=== Problem to solve ===
A verbatim reproduction of every entry is the expected answer.

───── The data ─────

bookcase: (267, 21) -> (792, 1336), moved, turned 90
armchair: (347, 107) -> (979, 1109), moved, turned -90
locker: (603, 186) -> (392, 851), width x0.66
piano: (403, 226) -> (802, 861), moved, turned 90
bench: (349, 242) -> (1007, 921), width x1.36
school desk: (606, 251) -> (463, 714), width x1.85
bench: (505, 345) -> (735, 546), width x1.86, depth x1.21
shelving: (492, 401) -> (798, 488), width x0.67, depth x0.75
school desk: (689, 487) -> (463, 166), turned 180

─────

=== Task solution ===
bookcase: (267, 21) -> (792, 1336), moved, turned 90
armchair: (347, 107) -> (979, 1109), moved, turned -90
locker: (603, 186) -> (392, 851), width x0.66
piano: (403, 226) -> (802, 861), moved, turned 90
bench: (349, 242) -> (1007, 921), width x1.36
school desk: (606, 251) -> (463, 714), width x1.85
bench: (505, 345) -> (735, 546), width x1.86, depth x1.21
shelving: (492, 401) -> (798, 488), width x0.67, depth x0.75
school desk: (689, 487) -> (463, 166), turned 180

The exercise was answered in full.